__Input for this task__:
▶
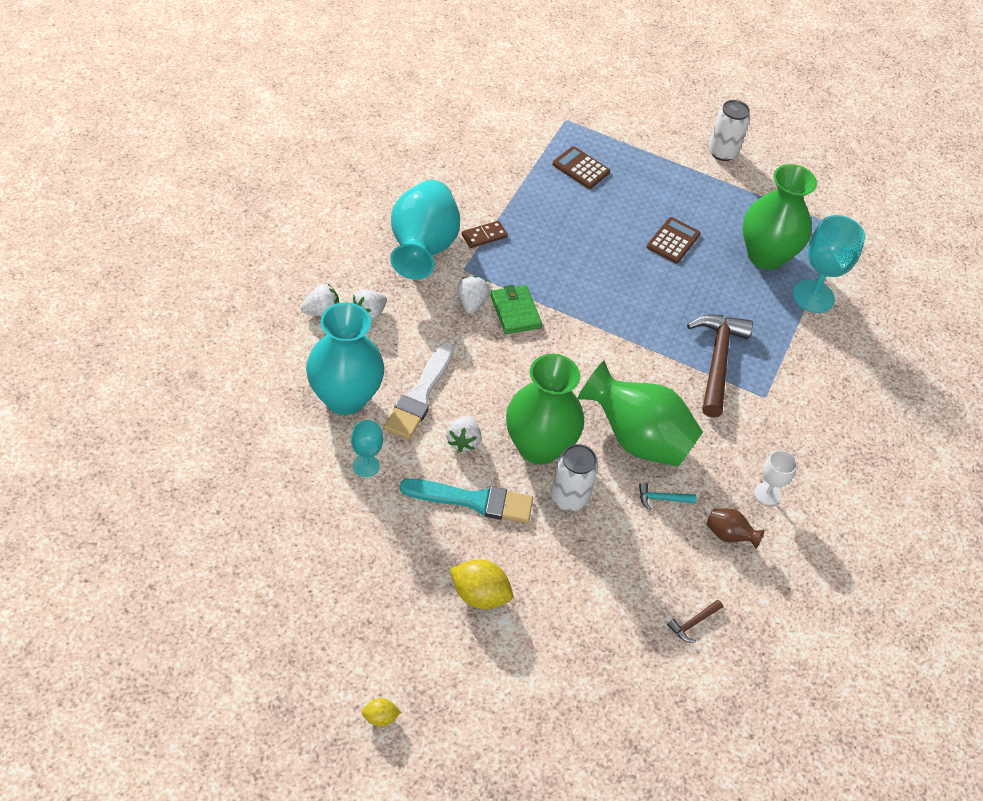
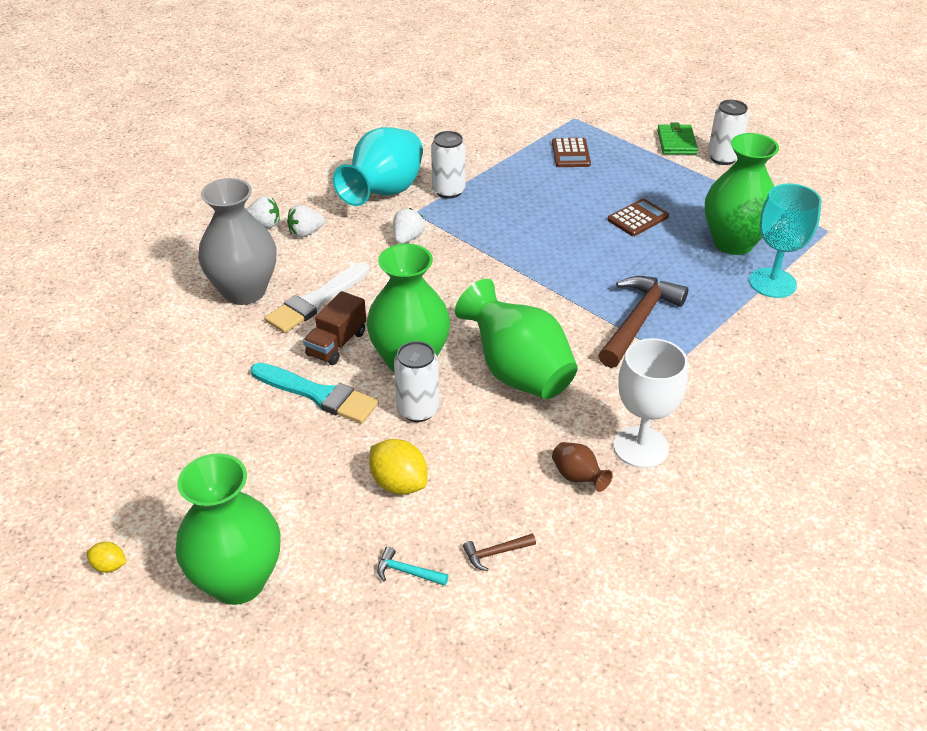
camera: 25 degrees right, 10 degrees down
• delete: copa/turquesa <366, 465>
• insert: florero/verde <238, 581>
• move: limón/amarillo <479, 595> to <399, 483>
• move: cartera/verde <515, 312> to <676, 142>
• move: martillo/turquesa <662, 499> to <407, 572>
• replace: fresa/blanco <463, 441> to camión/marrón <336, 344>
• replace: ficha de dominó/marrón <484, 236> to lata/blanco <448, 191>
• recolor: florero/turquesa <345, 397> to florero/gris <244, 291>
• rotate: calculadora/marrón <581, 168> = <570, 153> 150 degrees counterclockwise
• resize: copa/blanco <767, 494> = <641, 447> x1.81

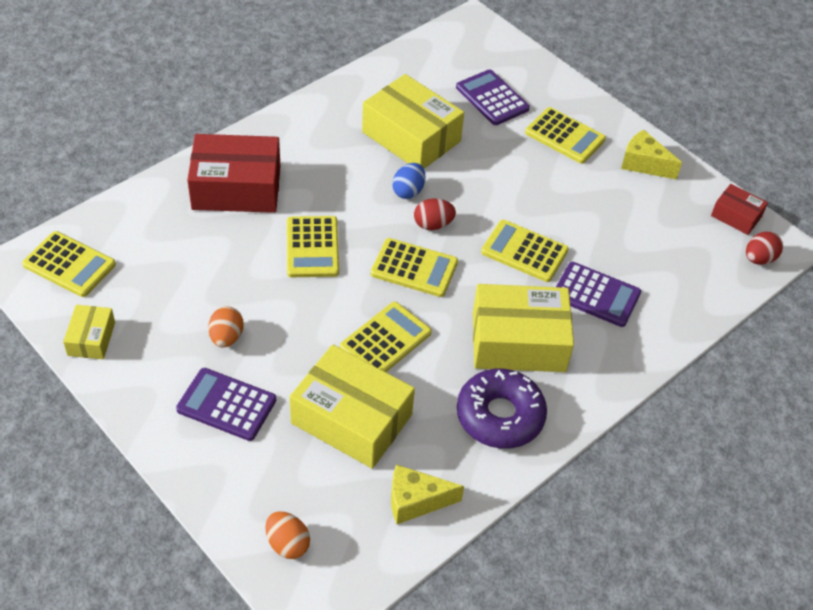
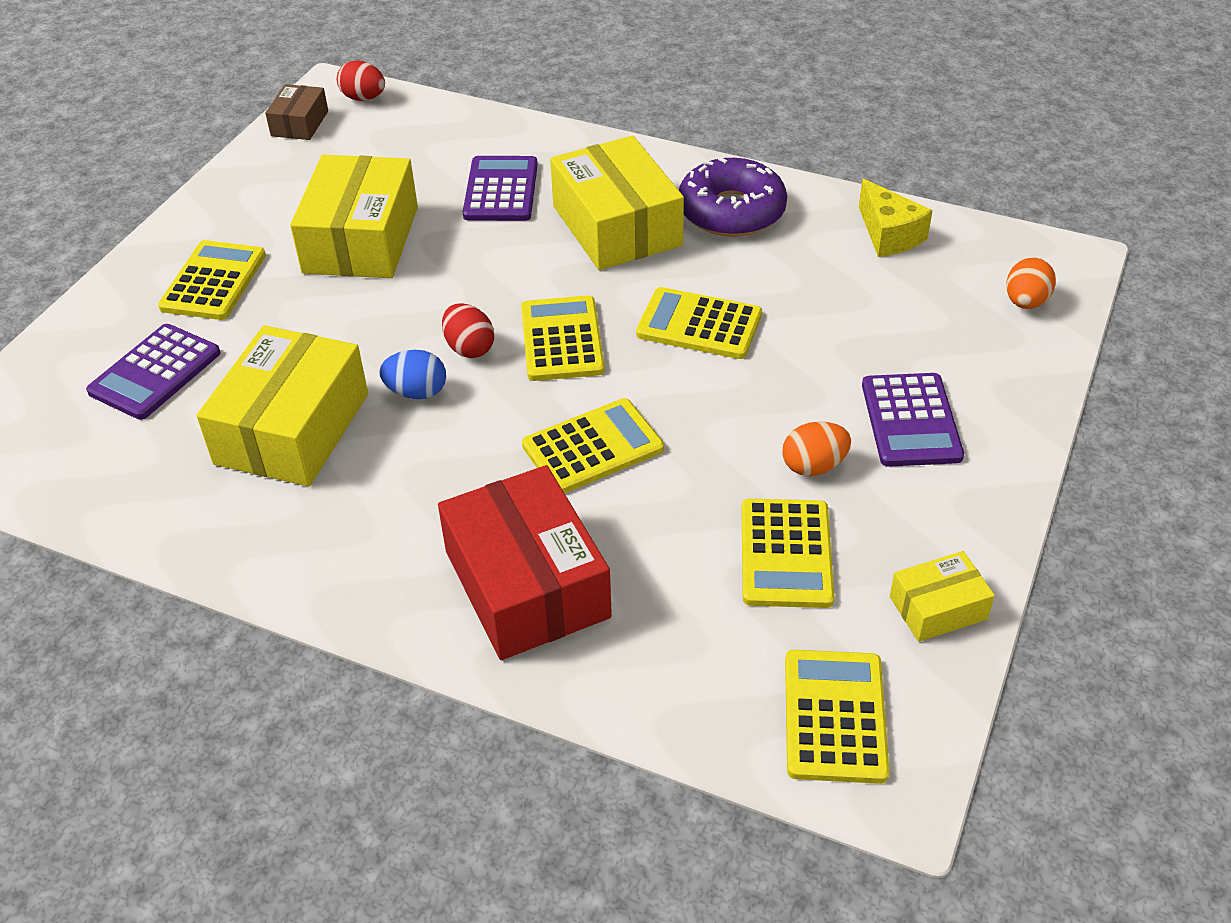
camera: 110 degrees left, 5 degrees down
• delete: queso/amarillo <644, 164>
• move: caja/amarillo <352, 419> to <361, 239>
• move: calculadora/amarillo <524, 251> to <786, 554>
• recolor: caja/rojo <736, 216> to caja/marrón <300, 123>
◀
Return all lines of the material that have "verde" in them.

• insert: florero/verde <238, 581>
• move: cartera/verde <515, 312> to <676, 142>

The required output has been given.